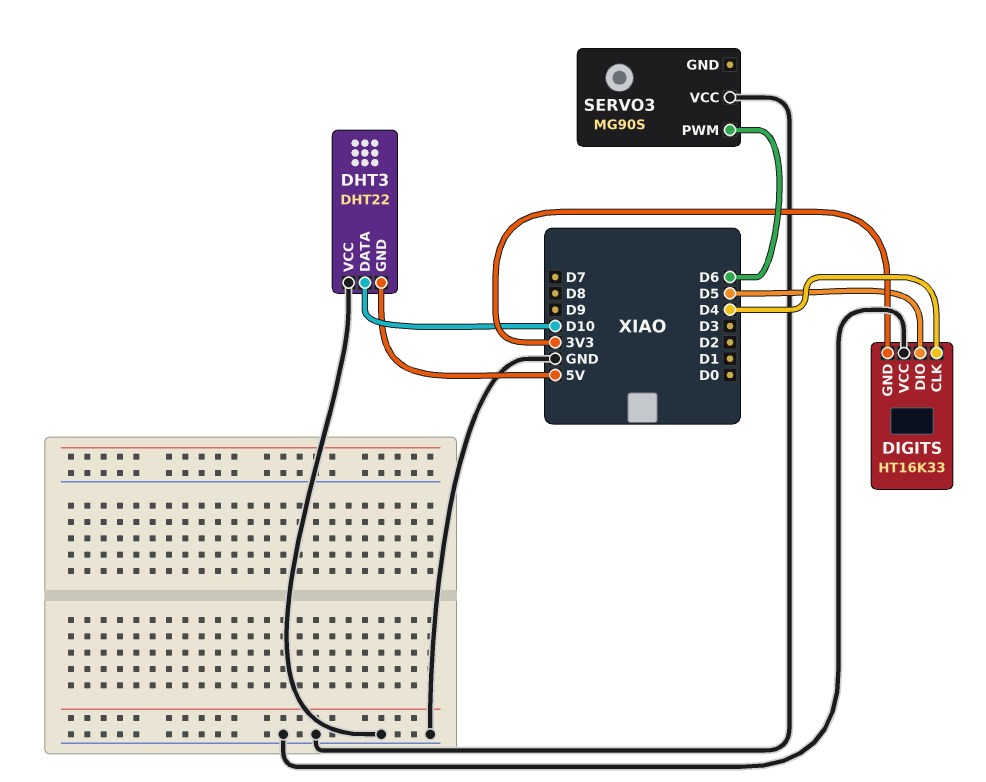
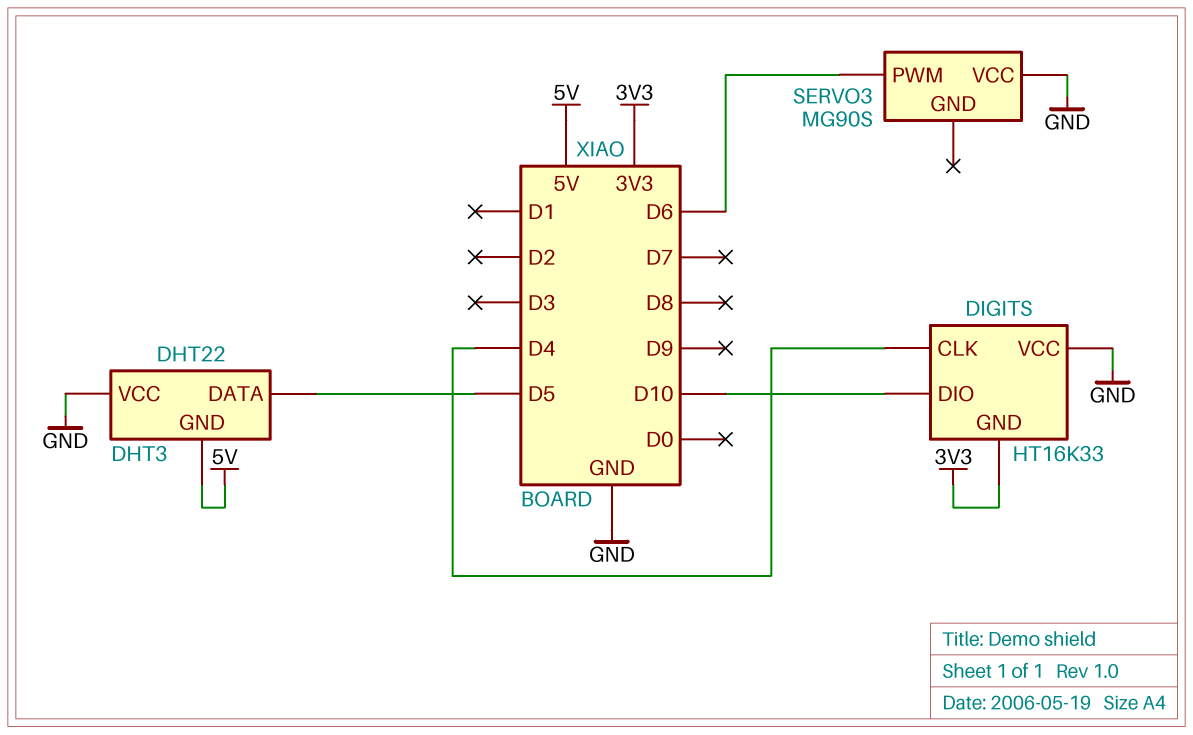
DHT3 pin DATA: D10 -> D5
DIGITS pin DIO: D5 -> D10

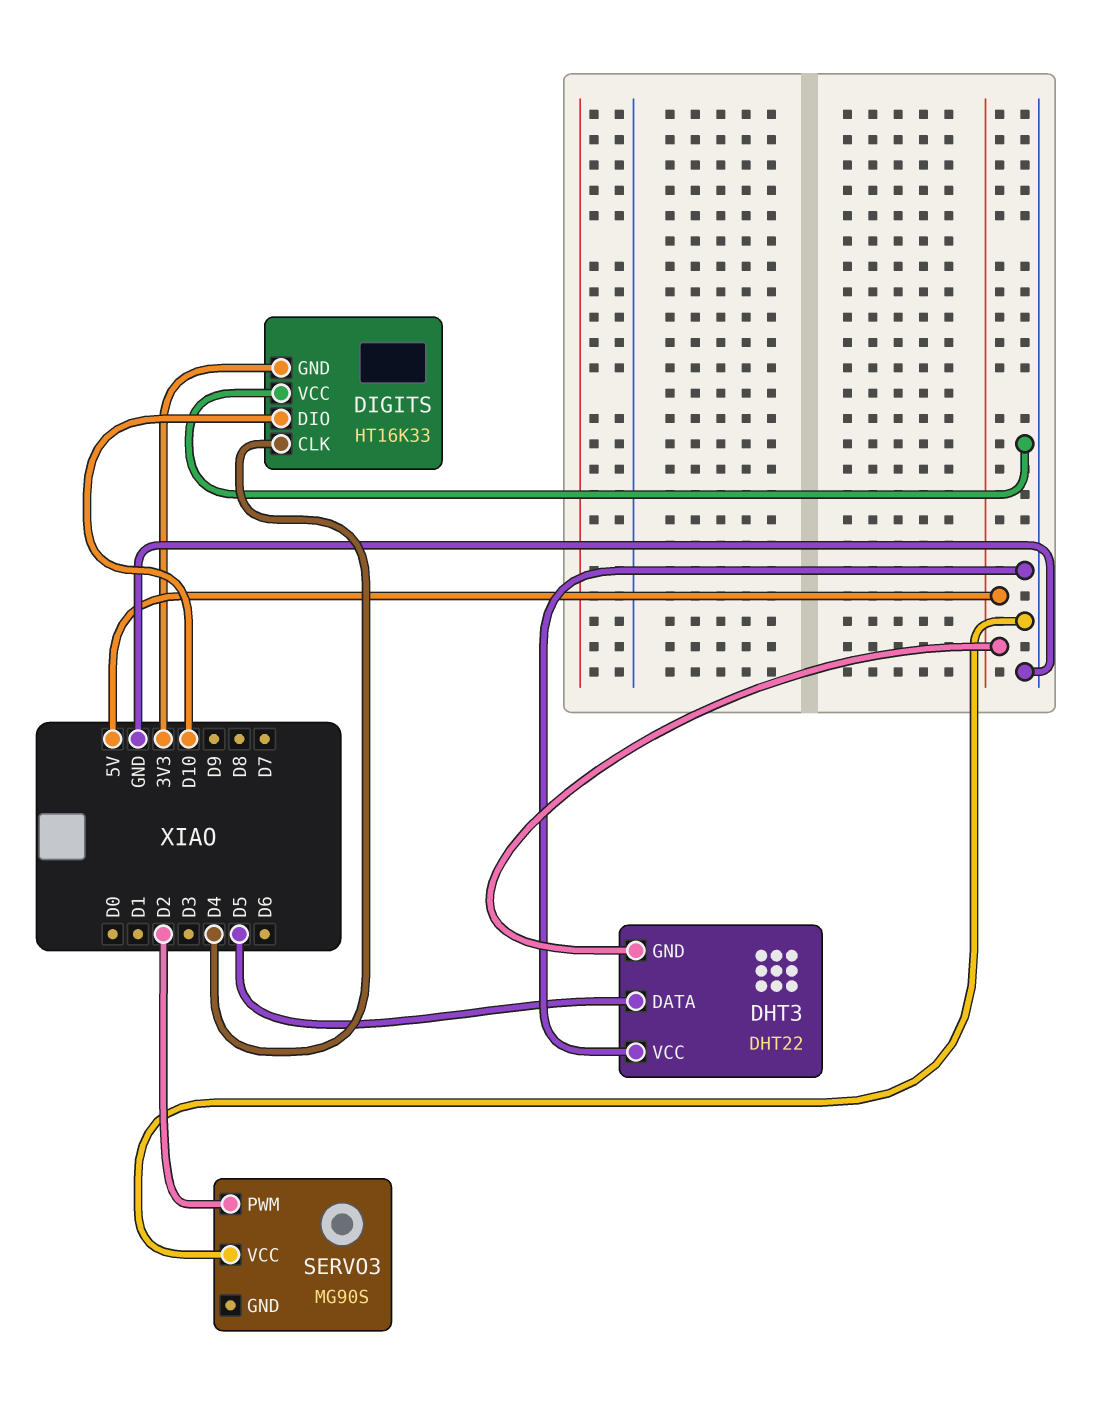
SERVO3 pin PWM: D6 -> D2

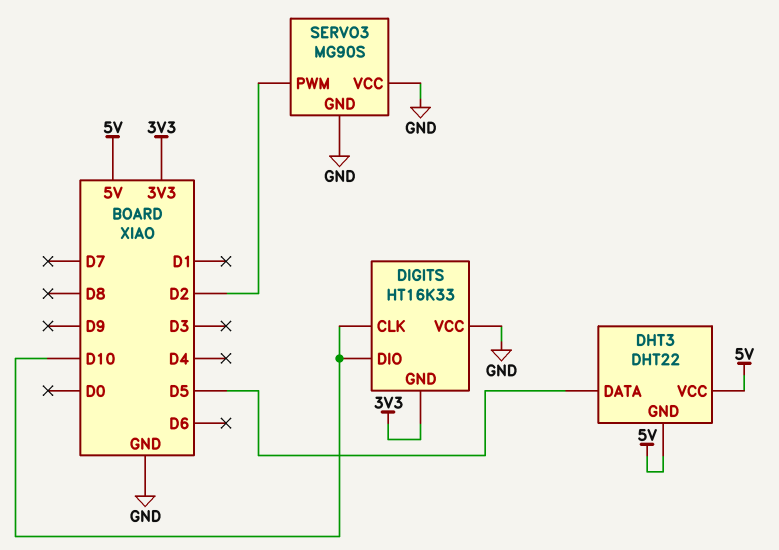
DHT3 pin VCC: GND -> 5V
DIGITS pin CLK: D4 -> D10
SERVO3 pin GND: none -> GND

- _WORK INSTRUCTIONS_
Omit the pictures and write out exactly the lines from the one containing "DIGITS pin DIO: D5 -> D10" through the last line of the material.

- _THE ANSWER_
DIGITS pin DIO: D5 -> D10

SERVO3 pin PWM: D6 -> D2

DHT3 pin VCC: GND -> 5V
DIGITS pin CLK: D4 -> D10
SERVO3 pin GND: none -> GND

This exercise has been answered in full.